» **EXERCISE REQUIREMENTS**:
Please return all lines of the data below containing the string "camera".

*** MATERIAL FOR THIS EXERCISE ***

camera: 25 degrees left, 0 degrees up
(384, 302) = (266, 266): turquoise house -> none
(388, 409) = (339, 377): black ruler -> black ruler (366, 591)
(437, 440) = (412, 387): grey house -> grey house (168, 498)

*** End of MATERIAL FOR THIS EXERCISE ***
*** MATERIAL FOR THIS EXERCISE ***

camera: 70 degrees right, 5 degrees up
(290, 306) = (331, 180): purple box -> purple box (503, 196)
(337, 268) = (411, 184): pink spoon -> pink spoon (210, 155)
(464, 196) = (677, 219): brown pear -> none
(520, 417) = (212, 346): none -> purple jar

*** End of MATERIAL FOR THIS EXERCISE ***

» **SOLUTION**:
camera: 25 degrees left, 0 degrees up
camera: 70 degrees right, 5 degrees up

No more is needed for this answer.